═══ SUPPLIED DATA ═══

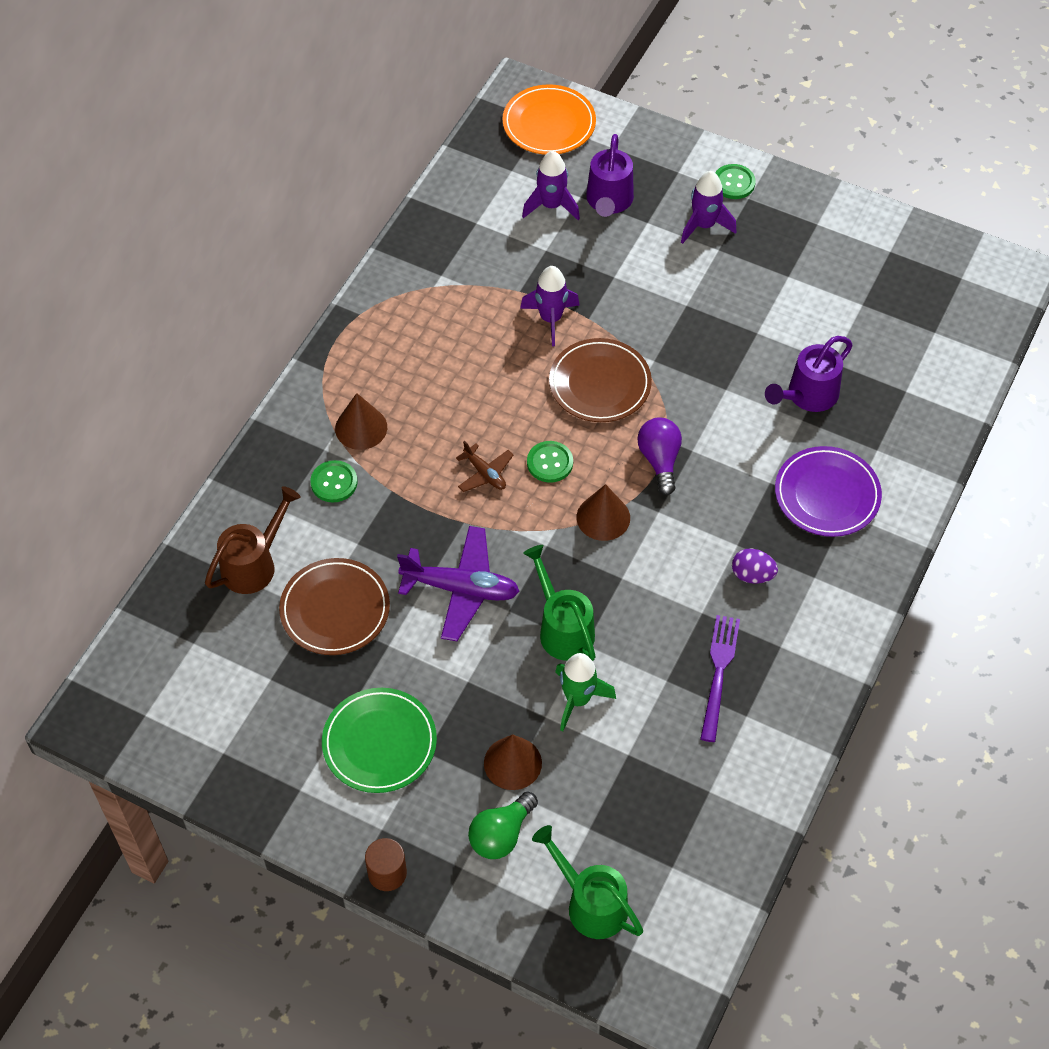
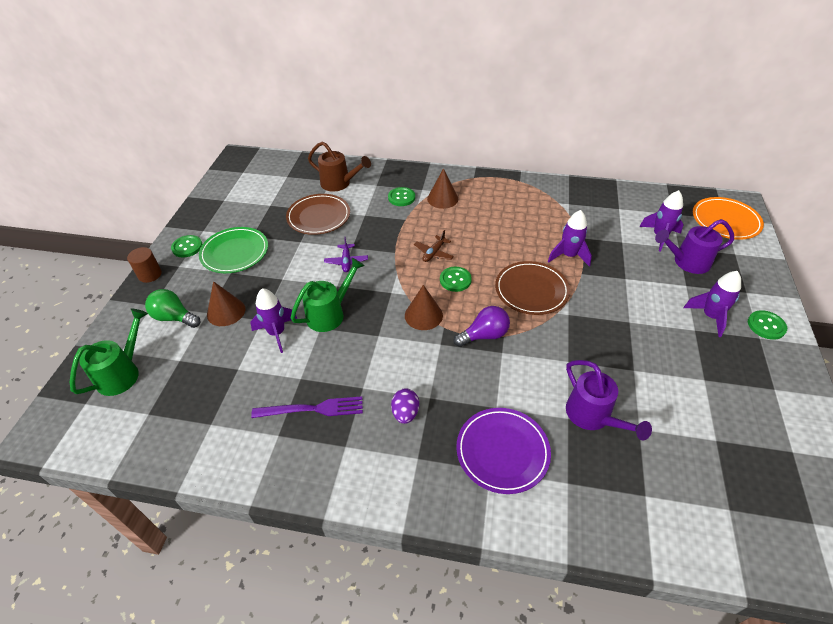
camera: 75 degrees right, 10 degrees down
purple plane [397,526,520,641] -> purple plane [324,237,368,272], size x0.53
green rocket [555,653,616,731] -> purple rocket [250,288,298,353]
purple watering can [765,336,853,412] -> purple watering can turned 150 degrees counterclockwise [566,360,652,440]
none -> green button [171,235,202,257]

═══
═══ SUPPLIED DATA ═══

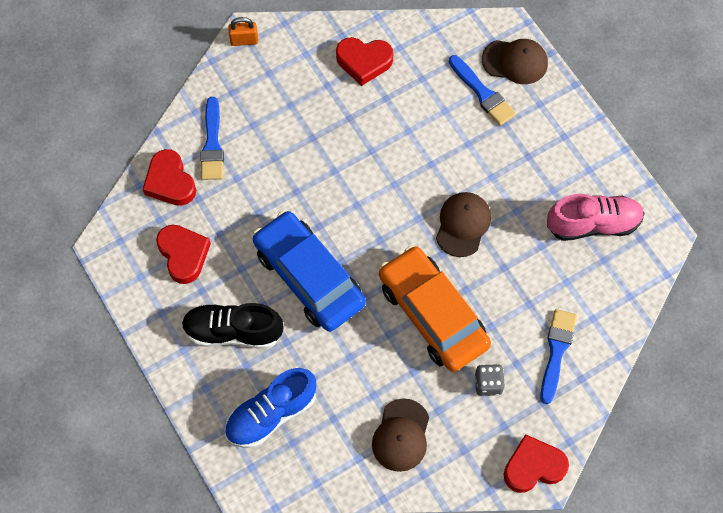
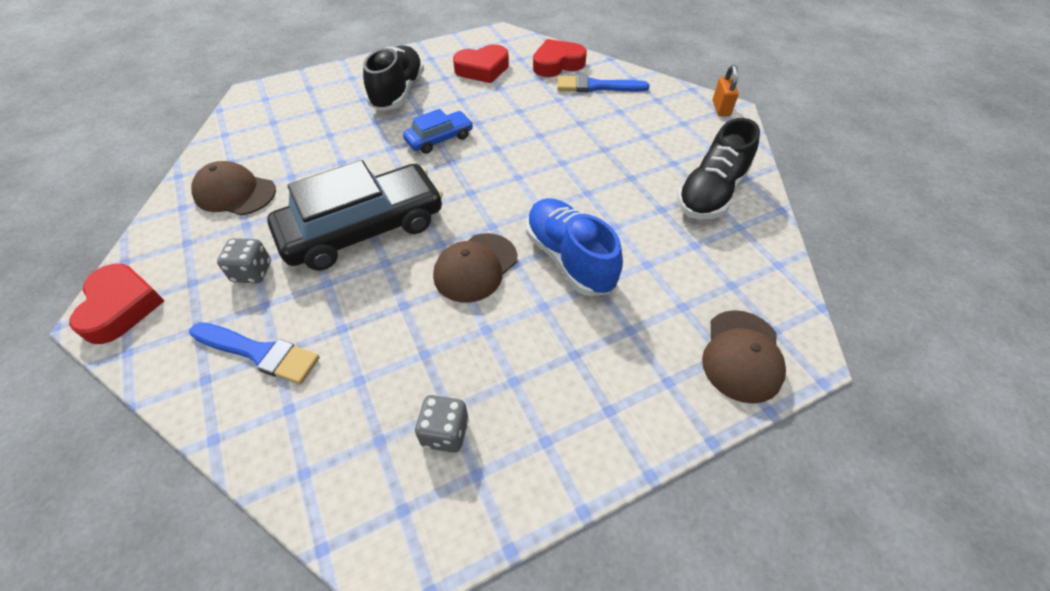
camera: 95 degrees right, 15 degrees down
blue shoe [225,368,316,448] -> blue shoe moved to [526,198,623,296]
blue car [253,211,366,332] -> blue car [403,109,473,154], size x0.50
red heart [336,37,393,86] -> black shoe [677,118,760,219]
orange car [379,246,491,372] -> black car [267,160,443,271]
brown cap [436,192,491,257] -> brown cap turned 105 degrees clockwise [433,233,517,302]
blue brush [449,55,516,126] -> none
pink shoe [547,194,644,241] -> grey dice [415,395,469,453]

═══

**BRIEF**. Everything above from the line containing "red heart [336,37,393,86]" down to the line containing "pink shoe [547,194,644,241]" is to be transcribed exactly, with both of those lines included and nothing else added.

**SOLVED PROBLEM**.
red heart [336,37,393,86] -> black shoe [677,118,760,219]
orange car [379,246,491,372] -> black car [267,160,443,271]
brown cap [436,192,491,257] -> brown cap turned 105 degrees clockwise [433,233,517,302]
blue brush [449,55,516,126] -> none
pink shoe [547,194,644,241] -> grey dice [415,395,469,453]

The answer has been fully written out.